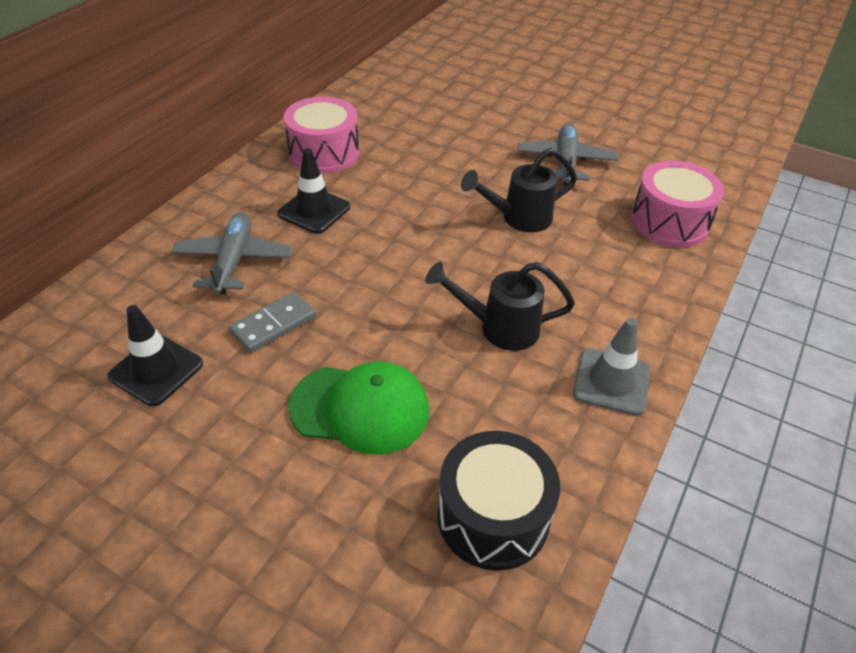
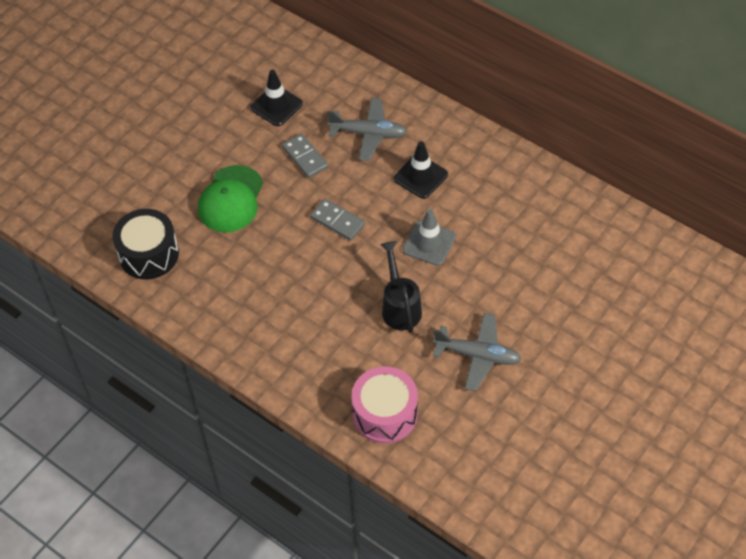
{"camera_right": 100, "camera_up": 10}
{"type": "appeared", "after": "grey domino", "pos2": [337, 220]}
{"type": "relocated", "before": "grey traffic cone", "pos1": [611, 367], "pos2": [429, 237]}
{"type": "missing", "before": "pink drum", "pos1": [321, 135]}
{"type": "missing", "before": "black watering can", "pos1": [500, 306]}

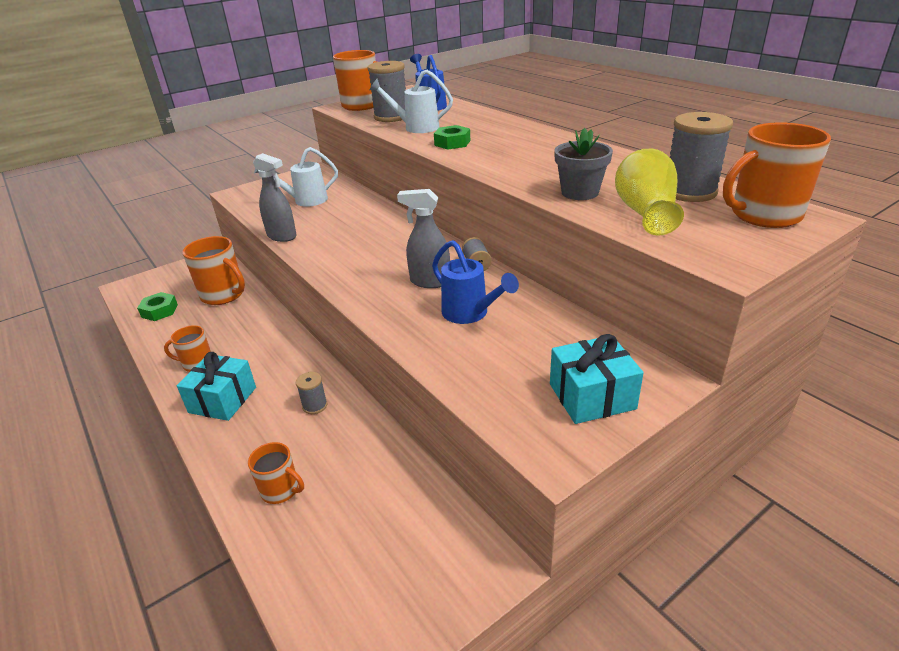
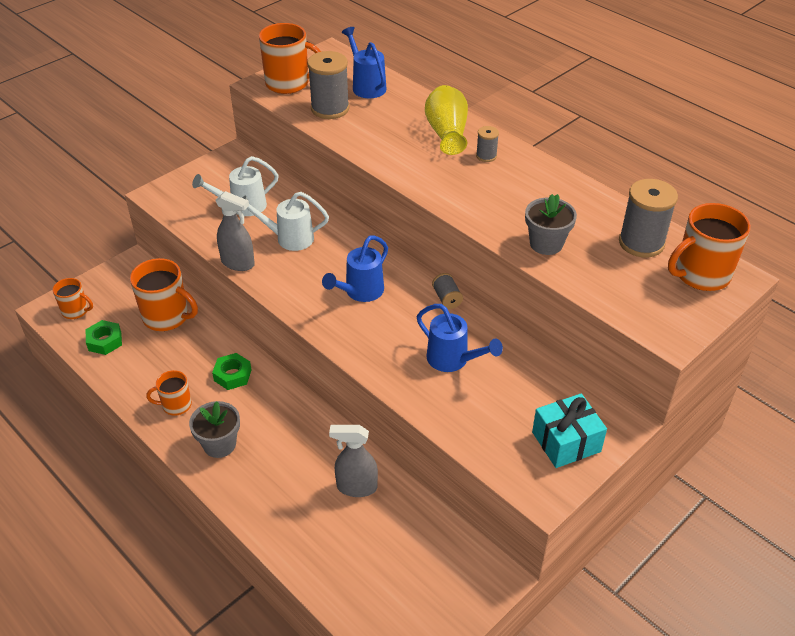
{"camera_right": -10, "camera_up": 10}
{"type": "relocated", "before": "orange mug", "pos1": [276, 473], "pos2": [73, 298]}
{"type": "exchanged", "before": "turquoise gift", "after": "grey flower pot", "pos1": [216, 386], "pos2": [214, 429]}
{"type": "relocated", "before": "green nut", "pos1": [452, 137], "pos2": [232, 371]}
{"type": "relocated", "before": "white watering can", "pos1": [411, 101], "pos2": [286, 221]}
{"type": "appeared", "after": "blue watering can", "pos2": [355, 268]}
{"type": "relocated", "before": "grey spray bottle", "pos1": [423, 238], "pos2": [353, 461]}
{"type": "relocated", "before": "yellow vase", "pos1": [649, 192], "pos2": [446, 120]}
{"type": "relocated", "before": "grey spool", "pos1": [311, 393], "pos2": [487, 144]}

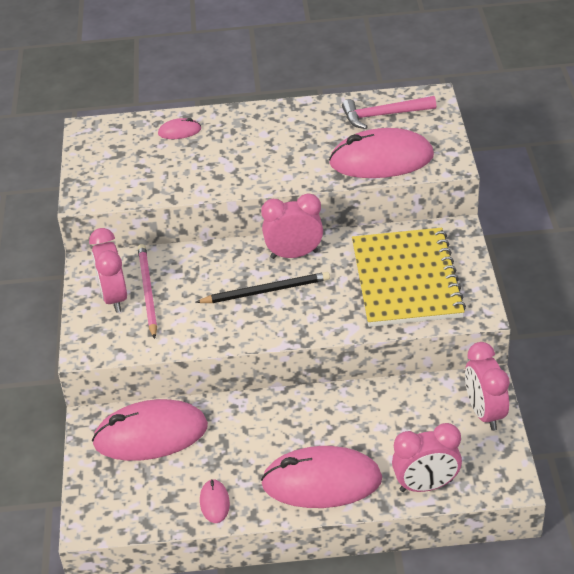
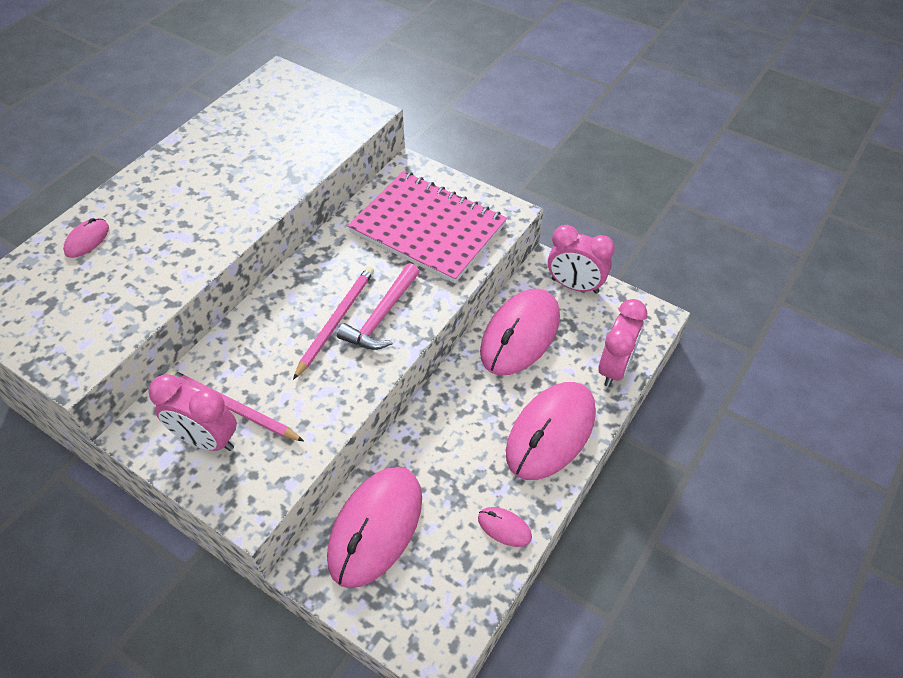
{"camera_right": -55, "camera_up": 10}
{"type": "colour", "before": "black pencil", "after": "pink pencil", "pos1": [262, 287], "pos2": [333, 323]}
{"type": "relocated", "before": "pink hammer", "pos1": [389, 112], "pos2": [378, 306]}
{"type": "colour", "before": "yellow notebook", "after": "pink notebook", "pos1": [409, 277], "pos2": [427, 227]}
{"type": "relocated", "before": "pink mouse", "pos1": [381, 153], "pos2": [520, 332]}
{"type": "missing", "before": "pink clock", "pos1": [292, 226]}

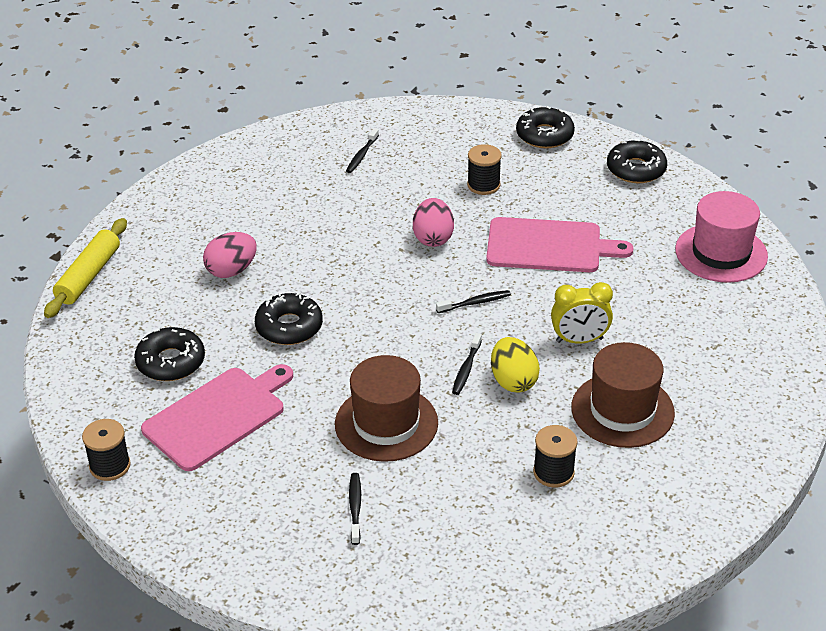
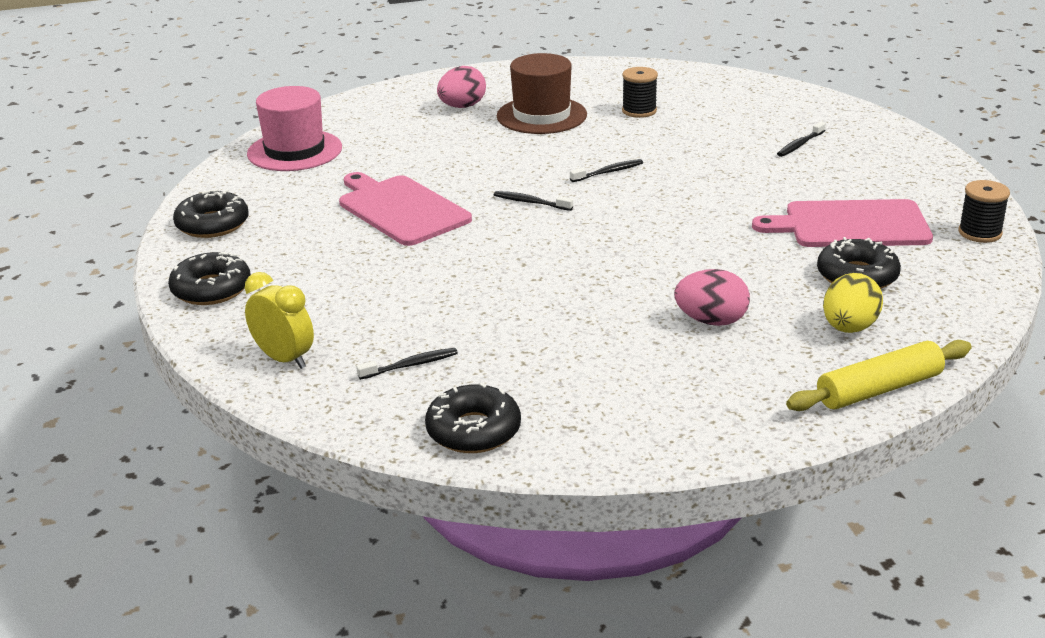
{"camera_right": -135, "camera_up": -10}
{"type": "relocated", "before": "yellow clock", "pos1": [582, 313], "pos2": [279, 320]}
{"type": "relocated", "before": "black donut", "pos1": [289, 318], "pos2": [473, 418]}
{"type": "relocated", "before": "pink egg", "pos1": [433, 222], "pos2": [461, 87]}
{"type": "relocated", "before": "yellow egg", "pos1": [515, 365], "pos2": [853, 303]}
{"type": "missing", "before": "brown hat", "pos1": [386, 408]}
{"type": "missing", "before": "black spool", "pos1": [484, 169]}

===============

Looking through the entries, count the lines that hold the word "yellow" and state that count alone.

REPLY TO THE TASK:
4